PROBLEM REQUIREMENTS
Could you copy the records below exactly, leaving out any pictures?

*** Opening MATERIAL PROVIDED ***

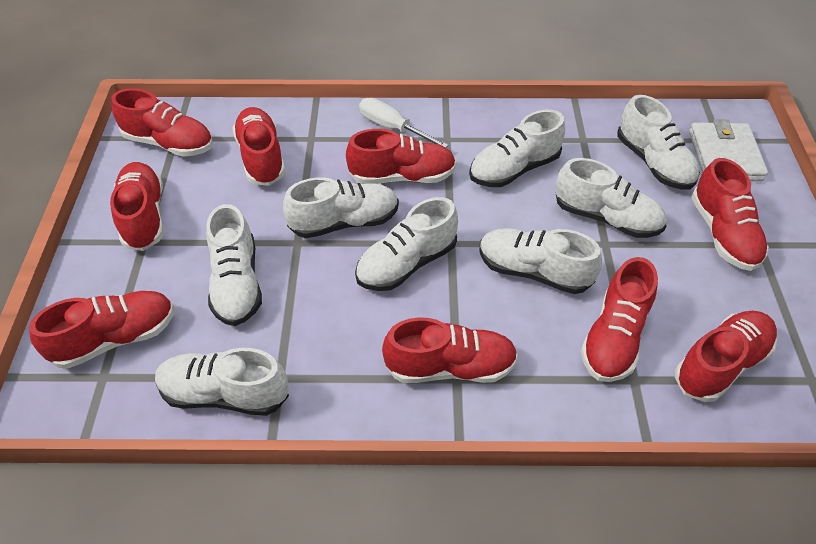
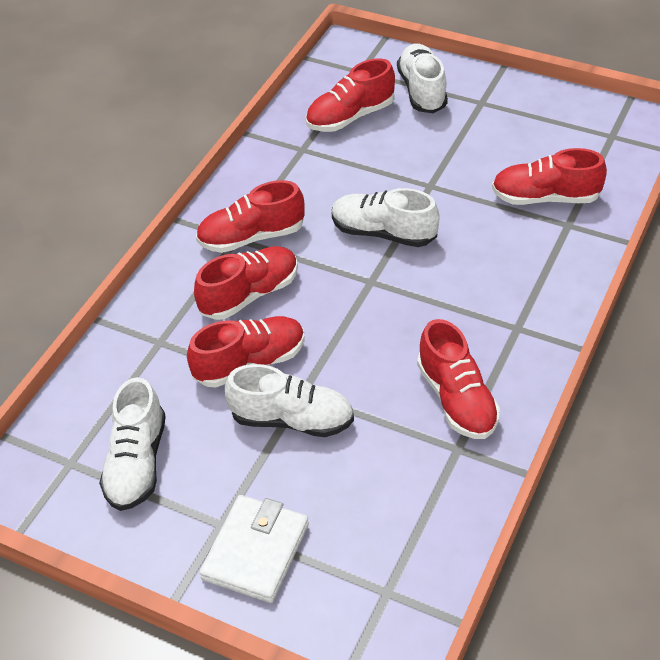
red shoe: 9 -> 6
white screwdriver: 1 -> 0
white shoe: 8 -> 4

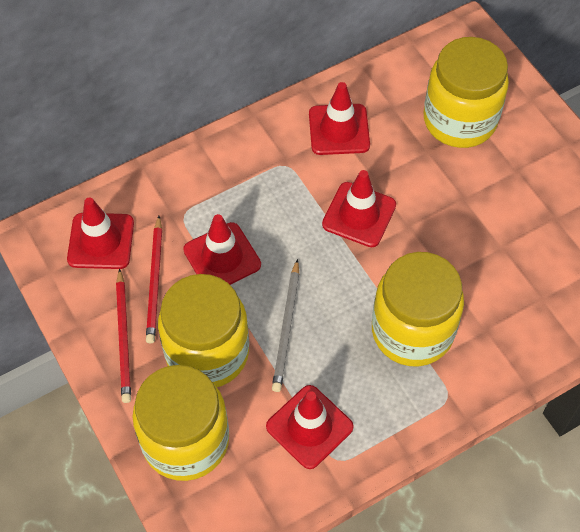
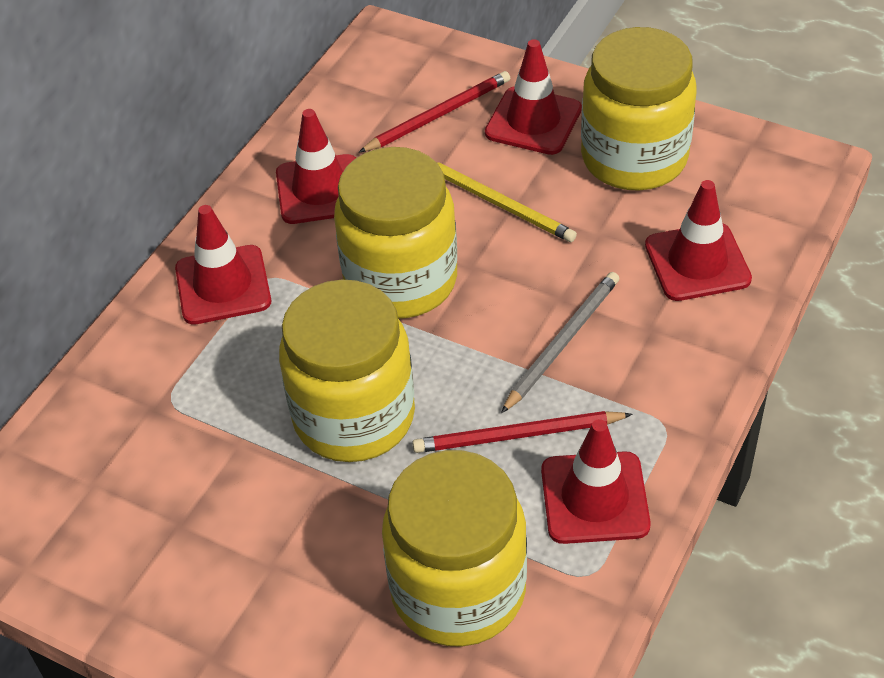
yellow pencil: 0 -> 1

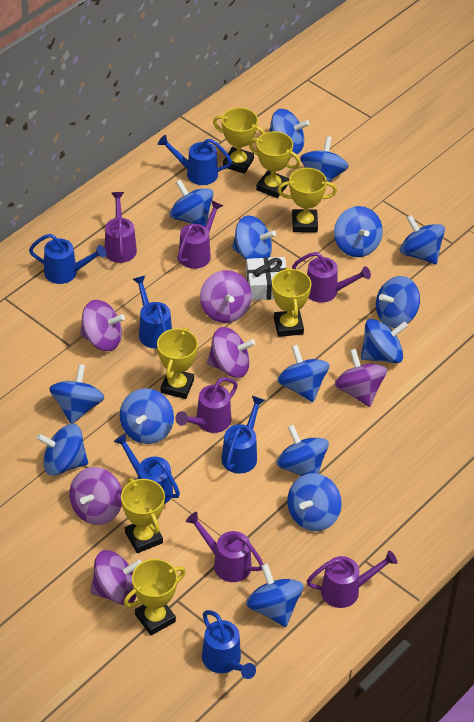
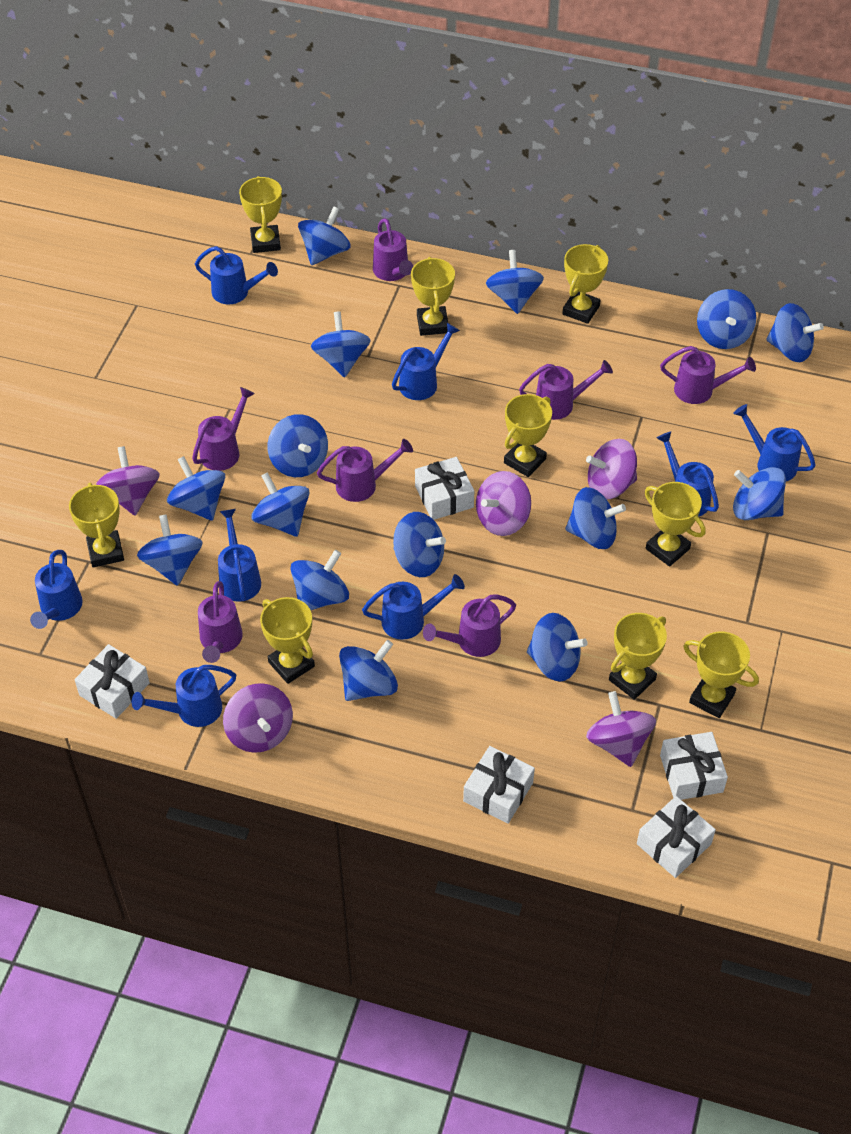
blue watering can: 6 -> 8
purple spinning top: 6 -> 5
purple watering can: 6 -> 7
white gift: 1 -> 5
yellow trophy: 7 -> 9

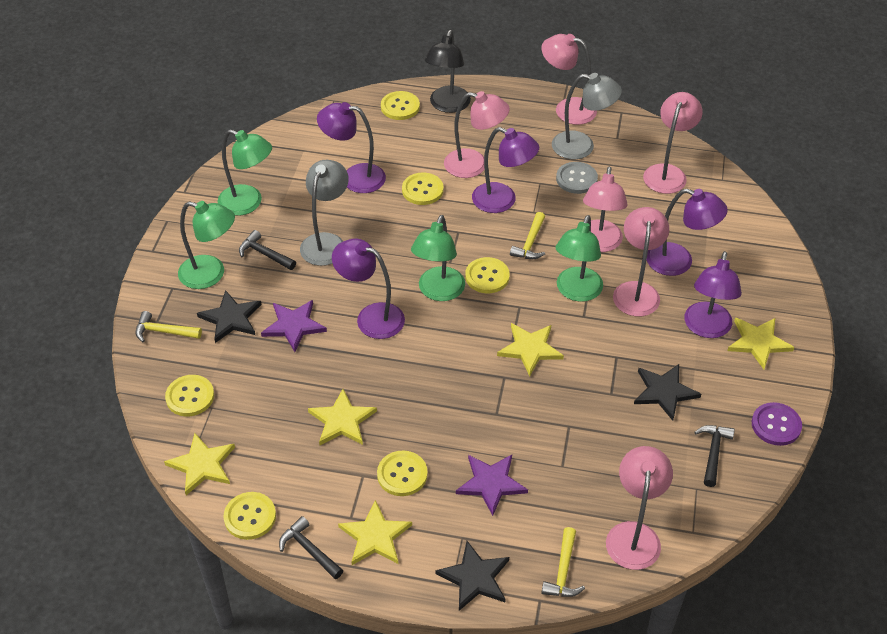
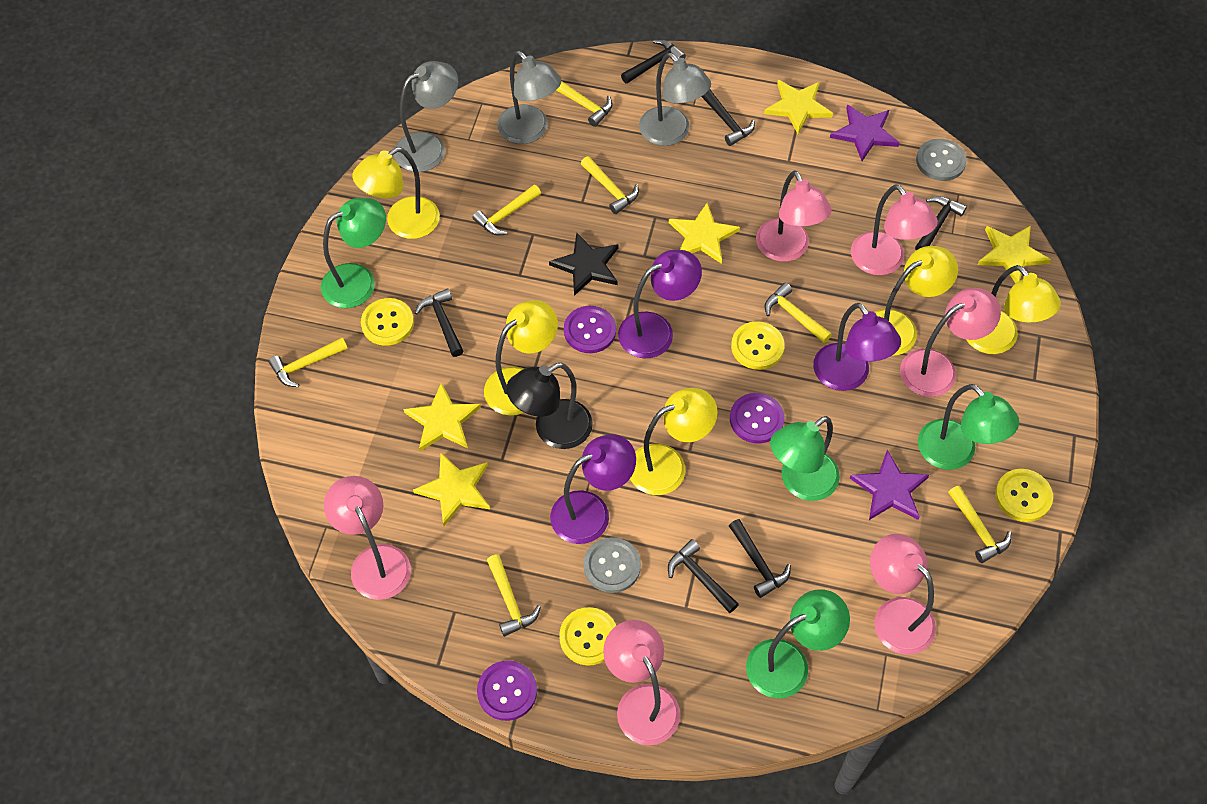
black hammer: 3 -> 6
black star: 3 -> 1
grey button: 1 -> 2
grey lamp: 2 -> 3
purple button: 1 -> 3
purple lamp: 5 -> 3
yellow button: 6 -> 4
yellow hammer: 3 -> 7
yellow lamp: 0 -> 5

*** Closing MATERIAL PROVIDED ***

SOLUTION FOR THIS PROBLEM
red shoe: 9 -> 6
white screwdriver: 1 -> 0
white shoe: 8 -> 4

yellow pencil: 0 -> 1

blue watering can: 6 -> 8
purple spinning top: 6 -> 5
purple watering can: 6 -> 7
white gift: 1 -> 5
yellow trophy: 7 -> 9

black hammer: 3 -> 6
black star: 3 -> 1
grey button: 1 -> 2
grey lamp: 2 -> 3
purple button: 1 -> 3
purple lamp: 5 -> 3
yellow button: 6 -> 4
yellow hammer: 3 -> 7
yellow lamp: 0 -> 5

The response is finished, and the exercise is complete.